[Task inputs Boundary: Start]

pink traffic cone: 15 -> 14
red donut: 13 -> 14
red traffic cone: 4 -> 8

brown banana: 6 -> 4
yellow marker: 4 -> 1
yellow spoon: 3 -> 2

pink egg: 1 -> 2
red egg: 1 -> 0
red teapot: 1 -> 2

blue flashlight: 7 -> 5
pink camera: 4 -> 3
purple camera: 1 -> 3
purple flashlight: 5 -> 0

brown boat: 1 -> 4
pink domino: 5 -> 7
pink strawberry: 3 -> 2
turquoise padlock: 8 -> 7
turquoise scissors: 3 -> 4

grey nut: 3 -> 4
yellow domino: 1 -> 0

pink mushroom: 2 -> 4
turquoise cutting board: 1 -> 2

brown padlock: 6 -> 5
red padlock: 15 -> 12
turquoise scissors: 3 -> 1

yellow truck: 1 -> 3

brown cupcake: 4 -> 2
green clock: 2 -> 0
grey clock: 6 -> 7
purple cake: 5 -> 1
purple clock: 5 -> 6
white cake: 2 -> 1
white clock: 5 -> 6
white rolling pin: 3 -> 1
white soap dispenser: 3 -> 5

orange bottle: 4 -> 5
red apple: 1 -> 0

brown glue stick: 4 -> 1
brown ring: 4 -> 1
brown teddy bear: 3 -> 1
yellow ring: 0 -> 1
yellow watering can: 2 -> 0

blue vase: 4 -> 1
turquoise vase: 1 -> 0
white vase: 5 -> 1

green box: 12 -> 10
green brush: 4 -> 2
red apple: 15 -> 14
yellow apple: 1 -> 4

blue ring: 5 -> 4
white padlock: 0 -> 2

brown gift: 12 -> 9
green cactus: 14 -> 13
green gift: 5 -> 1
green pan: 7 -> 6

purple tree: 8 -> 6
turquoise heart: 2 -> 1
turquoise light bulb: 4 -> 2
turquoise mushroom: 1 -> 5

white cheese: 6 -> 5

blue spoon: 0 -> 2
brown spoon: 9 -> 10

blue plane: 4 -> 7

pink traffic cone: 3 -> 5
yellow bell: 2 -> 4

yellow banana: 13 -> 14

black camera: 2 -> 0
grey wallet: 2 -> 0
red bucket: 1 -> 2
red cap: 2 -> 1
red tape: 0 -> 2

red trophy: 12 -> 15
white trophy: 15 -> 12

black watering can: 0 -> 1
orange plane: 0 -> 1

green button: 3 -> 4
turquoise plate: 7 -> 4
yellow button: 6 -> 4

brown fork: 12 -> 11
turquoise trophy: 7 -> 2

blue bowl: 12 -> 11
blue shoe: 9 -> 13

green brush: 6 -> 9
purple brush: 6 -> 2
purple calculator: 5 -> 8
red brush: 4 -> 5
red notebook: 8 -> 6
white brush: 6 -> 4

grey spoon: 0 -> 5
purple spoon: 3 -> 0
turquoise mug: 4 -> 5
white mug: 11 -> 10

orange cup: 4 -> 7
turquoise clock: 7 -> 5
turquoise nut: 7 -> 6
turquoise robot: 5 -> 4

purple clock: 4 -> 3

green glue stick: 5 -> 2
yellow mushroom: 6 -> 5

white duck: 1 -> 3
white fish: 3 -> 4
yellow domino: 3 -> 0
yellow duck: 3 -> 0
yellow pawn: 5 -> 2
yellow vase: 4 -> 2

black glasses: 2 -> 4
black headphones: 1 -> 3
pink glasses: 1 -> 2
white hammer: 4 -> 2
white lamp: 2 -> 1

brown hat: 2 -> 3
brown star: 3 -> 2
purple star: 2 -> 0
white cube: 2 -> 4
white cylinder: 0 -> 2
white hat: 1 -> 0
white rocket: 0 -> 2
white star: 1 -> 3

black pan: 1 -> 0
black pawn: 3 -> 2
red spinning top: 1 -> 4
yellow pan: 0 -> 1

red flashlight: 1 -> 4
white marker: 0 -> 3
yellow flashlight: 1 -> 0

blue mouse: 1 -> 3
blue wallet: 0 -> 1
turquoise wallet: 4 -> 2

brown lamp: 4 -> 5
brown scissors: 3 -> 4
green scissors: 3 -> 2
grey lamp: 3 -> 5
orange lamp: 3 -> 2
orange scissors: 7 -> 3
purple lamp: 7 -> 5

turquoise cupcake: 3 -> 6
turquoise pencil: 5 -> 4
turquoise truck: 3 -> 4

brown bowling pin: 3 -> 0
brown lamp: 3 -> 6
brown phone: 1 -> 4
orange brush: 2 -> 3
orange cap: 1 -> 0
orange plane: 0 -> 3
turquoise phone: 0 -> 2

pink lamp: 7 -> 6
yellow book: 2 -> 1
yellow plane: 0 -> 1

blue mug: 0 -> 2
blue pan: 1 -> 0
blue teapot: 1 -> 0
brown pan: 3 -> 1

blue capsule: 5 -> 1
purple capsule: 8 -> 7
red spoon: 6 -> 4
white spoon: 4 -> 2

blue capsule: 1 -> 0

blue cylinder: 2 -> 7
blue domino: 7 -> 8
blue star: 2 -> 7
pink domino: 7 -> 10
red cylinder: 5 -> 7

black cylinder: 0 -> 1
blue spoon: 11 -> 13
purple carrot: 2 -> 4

[Task inputs Boundary: End]

[Requirement] Produce an exact copy of the entries above.

[Task response]
pink traffic cone: 15 -> 14
red donut: 13 -> 14
red traffic cone: 4 -> 8

brown banana: 6 -> 4
yellow marker: 4 -> 1
yellow spoon: 3 -> 2

pink egg: 1 -> 2
red egg: 1 -> 0
red teapot: 1 -> 2

blue flashlight: 7 -> 5
pink camera: 4 -> 3
purple camera: 1 -> 3
purple flashlight: 5 -> 0

brown boat: 1 -> 4
pink domino: 5 -> 7
pink strawberry: 3 -> 2
turquoise padlock: 8 -> 7
turquoise scissors: 3 -> 4

grey nut: 3 -> 4
yellow domino: 1 -> 0

pink mushroom: 2 -> 4
turquoise cutting board: 1 -> 2

brown padlock: 6 -> 5
red padlock: 15 -> 12
turquoise scissors: 3 -> 1

yellow truck: 1 -> 3

brown cupcake: 4 -> 2
green clock: 2 -> 0
grey clock: 6 -> 7
purple cake: 5 -> 1
purple clock: 5 -> 6
white cake: 2 -> 1
white clock: 5 -> 6
white rolling pin: 3 -> 1
white soap dispenser: 3 -> 5

orange bottle: 4 -> 5
red apple: 1 -> 0

brown glue stick: 4 -> 1
brown ring: 4 -> 1
brown teddy bear: 3 -> 1
yellow ring: 0 -> 1
yellow watering can: 2 -> 0

blue vase: 4 -> 1
turquoise vase: 1 -> 0
white vase: 5 -> 1

green box: 12 -> 10
green brush: 4 -> 2
red apple: 15 -> 14
yellow apple: 1 -> 4

blue ring: 5 -> 4
white padlock: 0 -> 2

brown gift: 12 -> 9
green cactus: 14 -> 13
green gift: 5 -> 1
green pan: 7 -> 6

purple tree: 8 -> 6
turquoise heart: 2 -> 1
turquoise light bulb: 4 -> 2
turquoise mushroom: 1 -> 5

white cheese: 6 -> 5

blue spoon: 0 -> 2
brown spoon: 9 -> 10

blue plane: 4 -> 7

pink traffic cone: 3 -> 5
yellow bell: 2 -> 4

yellow banana: 13 -> 14

black camera: 2 -> 0
grey wallet: 2 -> 0
red bucket: 1 -> 2
red cap: 2 -> 1
red tape: 0 -> 2

red trophy: 12 -> 15
white trophy: 15 -> 12

black watering can: 0 -> 1
orange plane: 0 -> 1

green button: 3 -> 4
turquoise plate: 7 -> 4
yellow button: 6 -> 4

brown fork: 12 -> 11
turquoise trophy: 7 -> 2

blue bowl: 12 -> 11
blue shoe: 9 -> 13

green brush: 6 -> 9
purple brush: 6 -> 2
purple calculator: 5 -> 8
red brush: 4 -> 5
red notebook: 8 -> 6
white brush: 6 -> 4

grey spoon: 0 -> 5
purple spoon: 3 -> 0
turquoise mug: 4 -> 5
white mug: 11 -> 10

orange cup: 4 -> 7
turquoise clock: 7 -> 5
turquoise nut: 7 -> 6
turquoise robot: 5 -> 4

purple clock: 4 -> 3

green glue stick: 5 -> 2
yellow mushroom: 6 -> 5

white duck: 1 -> 3
white fish: 3 -> 4
yellow domino: 3 -> 0
yellow duck: 3 -> 0
yellow pawn: 5 -> 2
yellow vase: 4 -> 2

black glasses: 2 -> 4
black headphones: 1 -> 3
pink glasses: 1 -> 2
white hammer: 4 -> 2
white lamp: 2 -> 1

brown hat: 2 -> 3
brown star: 3 -> 2
purple star: 2 -> 0
white cube: 2 -> 4
white cylinder: 0 -> 2
white hat: 1 -> 0
white rocket: 0 -> 2
white star: 1 -> 3

black pan: 1 -> 0
black pawn: 3 -> 2
red spinning top: 1 -> 4
yellow pan: 0 -> 1

red flashlight: 1 -> 4
white marker: 0 -> 3
yellow flashlight: 1 -> 0

blue mouse: 1 -> 3
blue wallet: 0 -> 1
turquoise wallet: 4 -> 2

brown lamp: 4 -> 5
brown scissors: 3 -> 4
green scissors: 3 -> 2
grey lamp: 3 -> 5
orange lamp: 3 -> 2
orange scissors: 7 -> 3
purple lamp: 7 -> 5

turquoise cupcake: 3 -> 6
turquoise pencil: 5 -> 4
turquoise truck: 3 -> 4

brown bowling pin: 3 -> 0
brown lamp: 3 -> 6
brown phone: 1 -> 4
orange brush: 2 -> 3
orange cap: 1 -> 0
orange plane: 0 -> 3
turquoise phone: 0 -> 2

pink lamp: 7 -> 6
yellow book: 2 -> 1
yellow plane: 0 -> 1

blue mug: 0 -> 2
blue pan: 1 -> 0
blue teapot: 1 -> 0
brown pan: 3 -> 1

blue capsule: 5 -> 1
purple capsule: 8 -> 7
red spoon: 6 -> 4
white spoon: 4 -> 2

blue capsule: 1 -> 0

blue cylinder: 2 -> 7
blue domino: 7 -> 8
blue star: 2 -> 7
pink domino: 7 -> 10
red cylinder: 5 -> 7

black cylinder: 0 -> 1
blue spoon: 11 -> 13
purple carrot: 2 -> 4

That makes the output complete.